### INFORMATION

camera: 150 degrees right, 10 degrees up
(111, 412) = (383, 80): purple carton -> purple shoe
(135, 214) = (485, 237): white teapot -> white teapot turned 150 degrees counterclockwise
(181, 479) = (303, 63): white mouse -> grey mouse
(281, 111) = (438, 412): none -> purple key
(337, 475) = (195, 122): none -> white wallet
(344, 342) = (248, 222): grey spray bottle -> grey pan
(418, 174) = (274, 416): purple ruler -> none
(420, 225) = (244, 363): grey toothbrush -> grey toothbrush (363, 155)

######
### INFORMATION

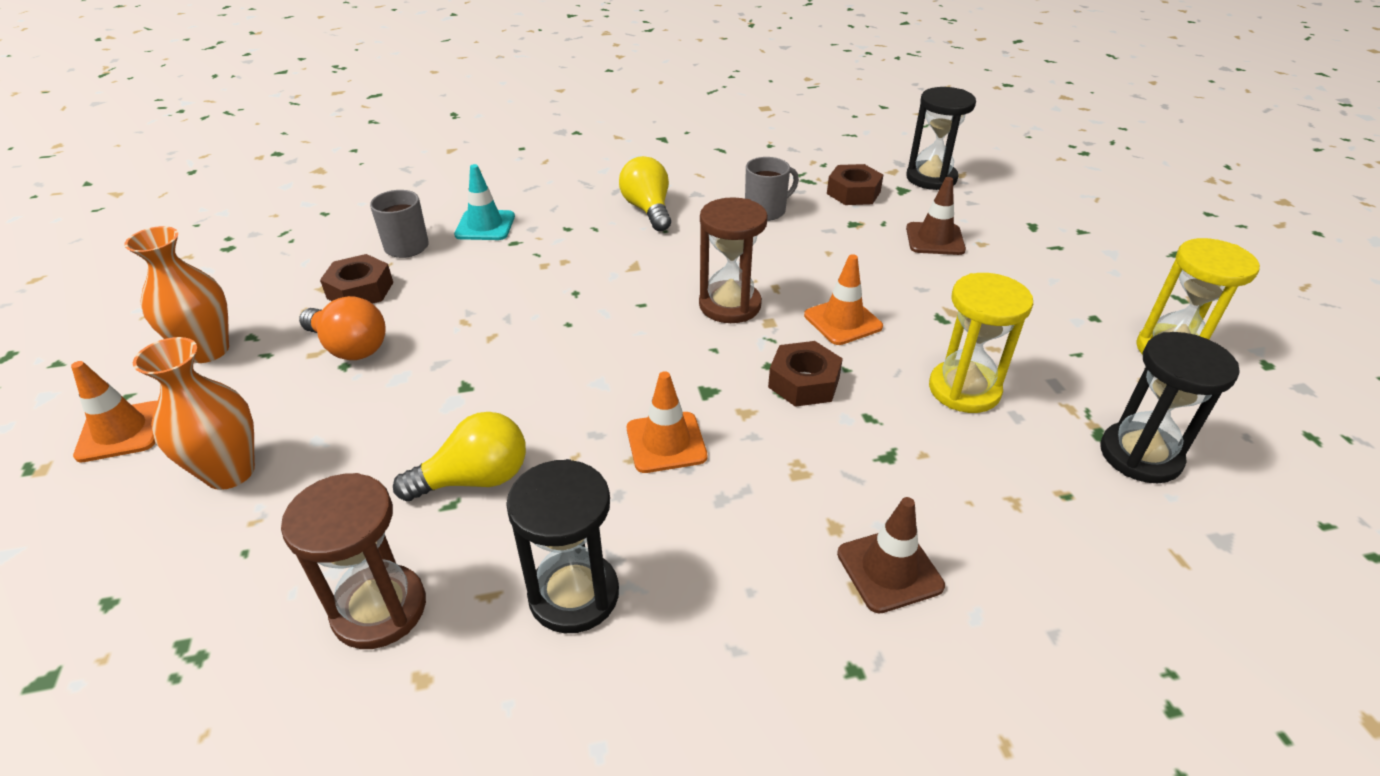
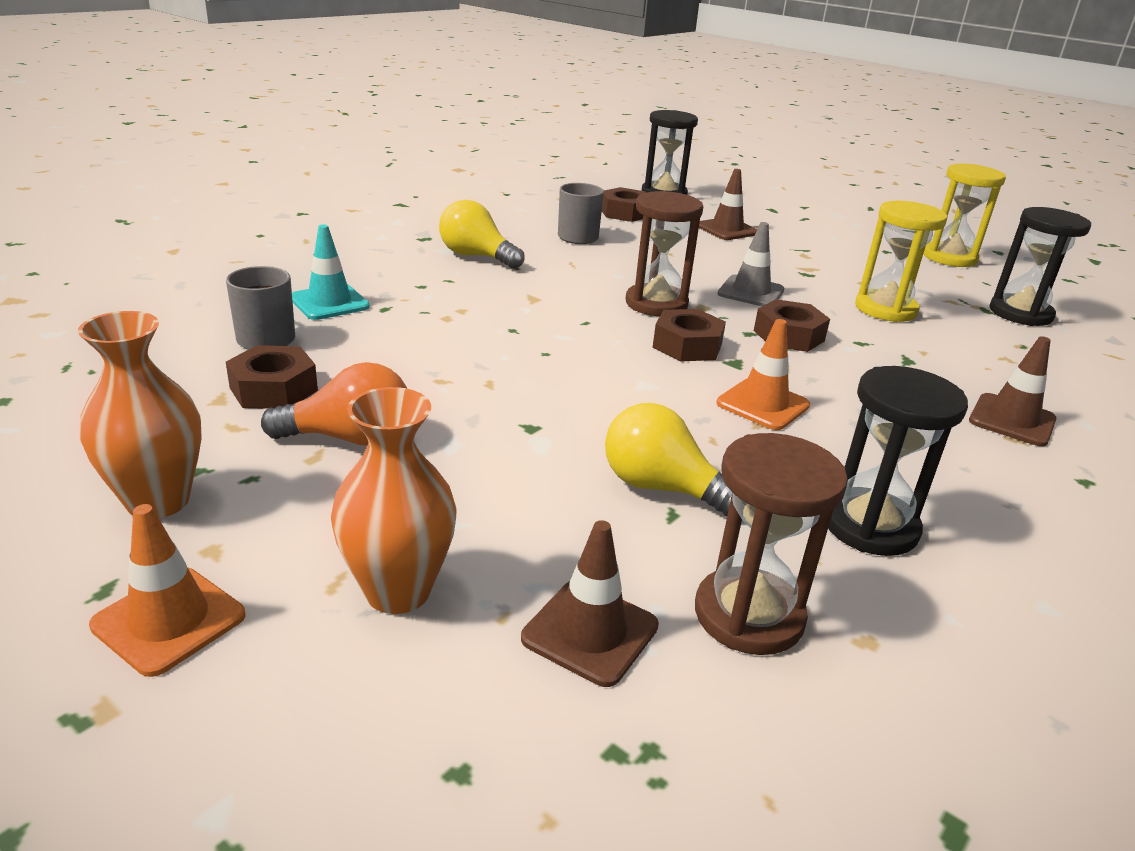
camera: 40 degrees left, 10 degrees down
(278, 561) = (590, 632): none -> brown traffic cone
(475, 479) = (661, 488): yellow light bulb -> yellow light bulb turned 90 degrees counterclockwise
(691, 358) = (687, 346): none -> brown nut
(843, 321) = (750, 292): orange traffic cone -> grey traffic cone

######
### INFORMATION

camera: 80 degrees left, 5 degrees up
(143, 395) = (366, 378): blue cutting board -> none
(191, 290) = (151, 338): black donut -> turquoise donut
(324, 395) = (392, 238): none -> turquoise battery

######

=== YOUR OBJECTIVE ===
Please transcribe exactly the lines above from the line that has "camera: 150 degrees right, 10 degrees up" up to and including the line that has "(418, 174) = (274, 416): purple ruler -> none"; no other line belongs in the answer.

=== ANSWER SECTION ===
camera: 150 degrees right, 10 degrees up
(111, 412) = (383, 80): purple carton -> purple shoe
(135, 214) = (485, 237): white teapot -> white teapot turned 150 degrees counterclockwise
(181, 479) = (303, 63): white mouse -> grey mouse
(281, 111) = (438, 412): none -> purple key
(337, 475) = (195, 122): none -> white wallet
(344, 342) = (248, 222): grey spray bottle -> grey pan
(418, 174) = (274, 416): purple ruler -> none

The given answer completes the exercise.